Format the lines of the records below as a JSON list of strings, one per line, from the line with "black triangle: moved 3 px left, 3 px down" up to and including the line with "blue cross: moved 3 px up". Omit blank lines and leave the pictures out of the answer.

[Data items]

——

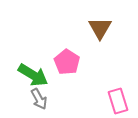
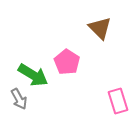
brown triangle: rotated 15 degrees counterclockwise
gray arrow: moved 20 px left
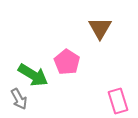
brown triangle: rotated 15 degrees clockwise
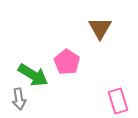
gray arrow: rotated 20 degrees clockwise
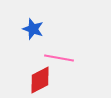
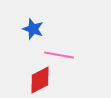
pink line: moved 3 px up
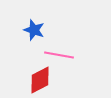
blue star: moved 1 px right, 1 px down
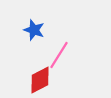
pink line: rotated 68 degrees counterclockwise
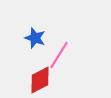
blue star: moved 1 px right, 8 px down
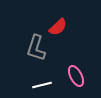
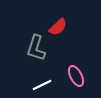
white line: rotated 12 degrees counterclockwise
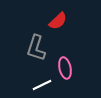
red semicircle: moved 6 px up
pink ellipse: moved 11 px left, 8 px up; rotated 15 degrees clockwise
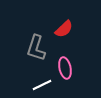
red semicircle: moved 6 px right, 8 px down
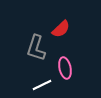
red semicircle: moved 3 px left
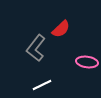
gray L-shape: rotated 20 degrees clockwise
pink ellipse: moved 22 px right, 6 px up; rotated 70 degrees counterclockwise
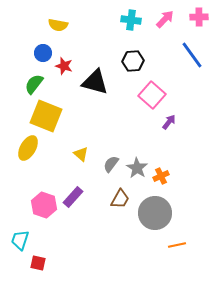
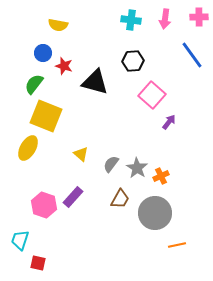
pink arrow: rotated 144 degrees clockwise
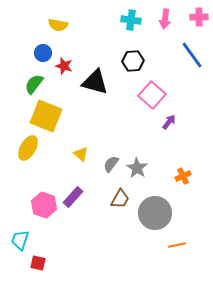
orange cross: moved 22 px right
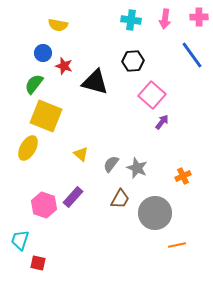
purple arrow: moved 7 px left
gray star: rotated 10 degrees counterclockwise
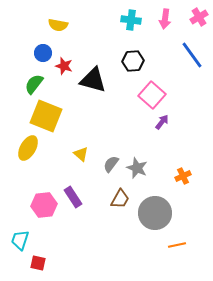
pink cross: rotated 30 degrees counterclockwise
black triangle: moved 2 px left, 2 px up
purple rectangle: rotated 75 degrees counterclockwise
pink hexagon: rotated 25 degrees counterclockwise
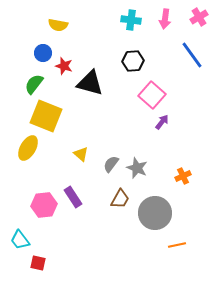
black triangle: moved 3 px left, 3 px down
cyan trapezoid: rotated 55 degrees counterclockwise
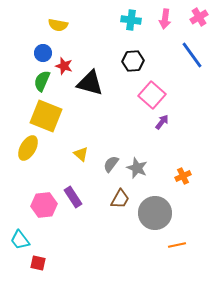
green semicircle: moved 8 px right, 3 px up; rotated 15 degrees counterclockwise
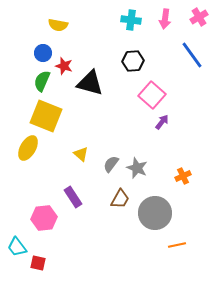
pink hexagon: moved 13 px down
cyan trapezoid: moved 3 px left, 7 px down
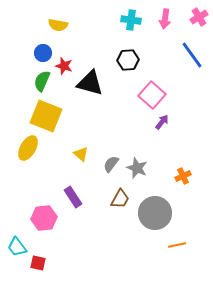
black hexagon: moved 5 px left, 1 px up
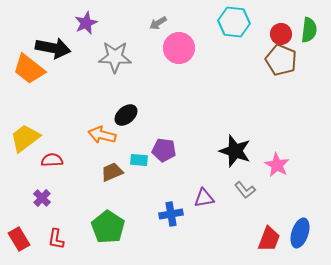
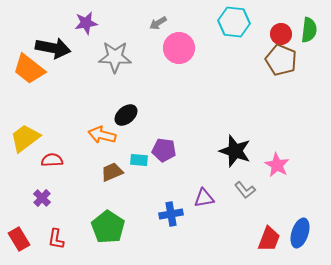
purple star: rotated 15 degrees clockwise
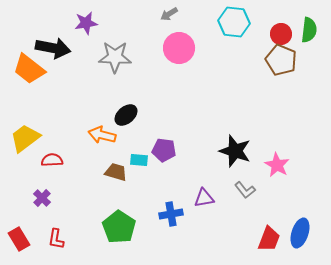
gray arrow: moved 11 px right, 9 px up
brown trapezoid: moved 4 px right; rotated 40 degrees clockwise
green pentagon: moved 11 px right
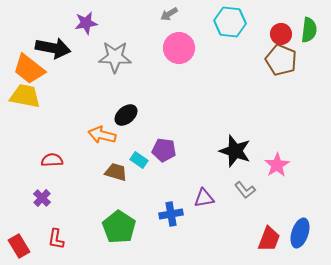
cyan hexagon: moved 4 px left
yellow trapezoid: moved 42 px up; rotated 48 degrees clockwise
cyan rectangle: rotated 30 degrees clockwise
pink star: rotated 10 degrees clockwise
red rectangle: moved 7 px down
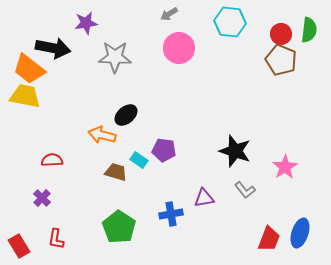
pink star: moved 8 px right, 2 px down
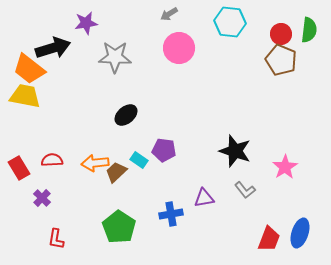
black arrow: rotated 28 degrees counterclockwise
orange arrow: moved 7 px left, 28 px down; rotated 20 degrees counterclockwise
brown trapezoid: rotated 60 degrees counterclockwise
red rectangle: moved 78 px up
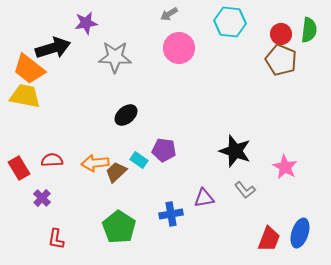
pink star: rotated 10 degrees counterclockwise
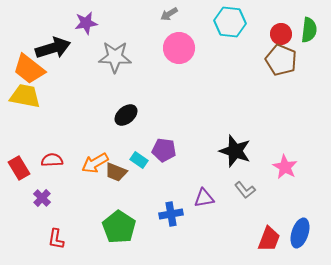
orange arrow: rotated 24 degrees counterclockwise
brown trapezoid: rotated 115 degrees counterclockwise
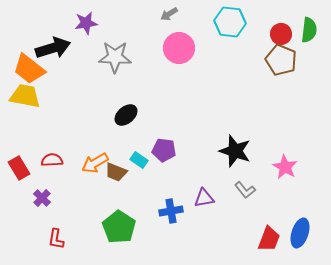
blue cross: moved 3 px up
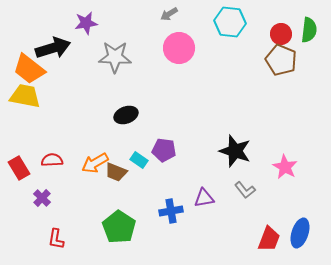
black ellipse: rotated 20 degrees clockwise
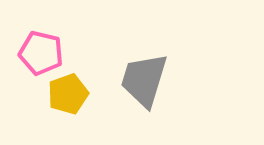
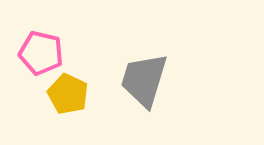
yellow pentagon: rotated 27 degrees counterclockwise
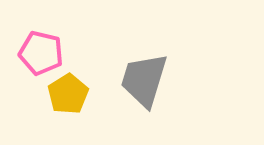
yellow pentagon: rotated 15 degrees clockwise
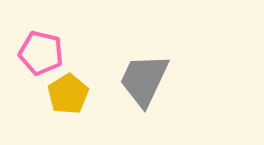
gray trapezoid: rotated 8 degrees clockwise
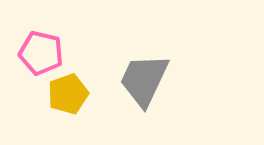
yellow pentagon: rotated 12 degrees clockwise
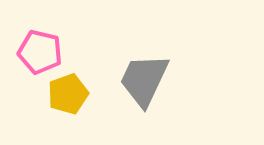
pink pentagon: moved 1 px left, 1 px up
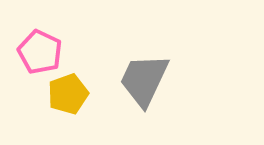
pink pentagon: rotated 12 degrees clockwise
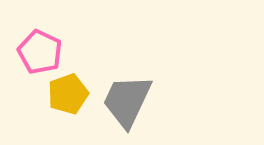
gray trapezoid: moved 17 px left, 21 px down
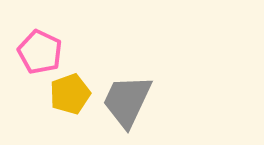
yellow pentagon: moved 2 px right
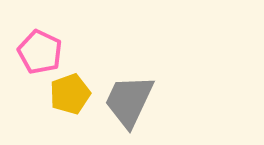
gray trapezoid: moved 2 px right
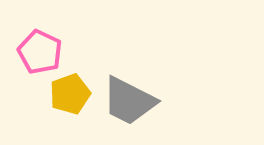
gray trapezoid: rotated 88 degrees counterclockwise
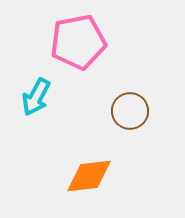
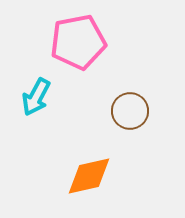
orange diamond: rotated 6 degrees counterclockwise
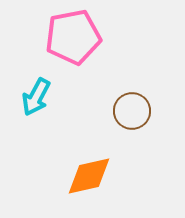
pink pentagon: moved 5 px left, 5 px up
brown circle: moved 2 px right
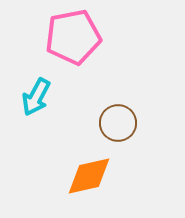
brown circle: moved 14 px left, 12 px down
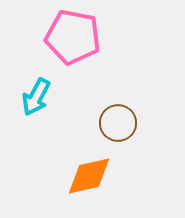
pink pentagon: rotated 22 degrees clockwise
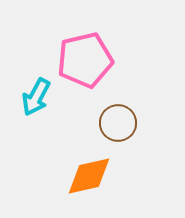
pink pentagon: moved 12 px right, 23 px down; rotated 24 degrees counterclockwise
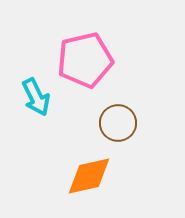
cyan arrow: rotated 54 degrees counterclockwise
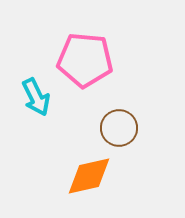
pink pentagon: rotated 18 degrees clockwise
brown circle: moved 1 px right, 5 px down
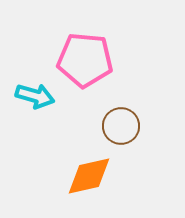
cyan arrow: moved 1 px left, 1 px up; rotated 48 degrees counterclockwise
brown circle: moved 2 px right, 2 px up
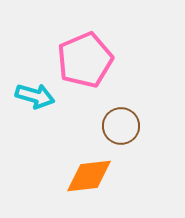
pink pentagon: rotated 28 degrees counterclockwise
orange diamond: rotated 6 degrees clockwise
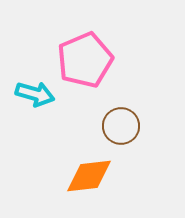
cyan arrow: moved 2 px up
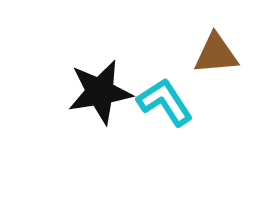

——

Output:
[
  "black triangle: moved 3 px left, 3 px down",
  "cyan trapezoid: rotated 55 degrees counterclockwise",
  "green semicircle: moved 8 px right, 3 px up; rotated 15 degrees counterclockwise",
  "pink hexagon: moved 13 px down",
  "cyan trapezoid: moved 3 px left, 7 px down",
  "black hexagon: moved 5 px left, 1 px up",
  "purple star: rotated 15 degrees clockwise",
  "gray arrow: moved 11 px right, 9 px up",
  "brown trapezoid: moved 4 px right; rotated 40 degrees clockwise",
  "green pentagon: moved 11 px right",
  "cyan hexagon: moved 4 px left",
  "yellow trapezoid: moved 42 px up; rotated 48 degrees clockwise",
  "cyan rectangle: rotated 30 degrees clockwise",
  "pink star: rotated 10 degrees clockwise",
  "red rectangle: moved 7 px down",
  "pink star: moved 8 px right, 2 px down",
  "black arrow: rotated 28 degrees counterclockwise",
  "orange arrow: moved 7 px left, 28 px down; rotated 20 degrees counterclockwise",
  "brown trapezoid: rotated 60 degrees counterclockwise",
  "red rectangle: moved 78 px up",
  "pink star: rotated 10 degrees counterclockwise",
  "orange arrow: rotated 24 degrees counterclockwise",
  "brown trapezoid: rotated 115 degrees counterclockwise",
  "blue cross: moved 3 px up"
]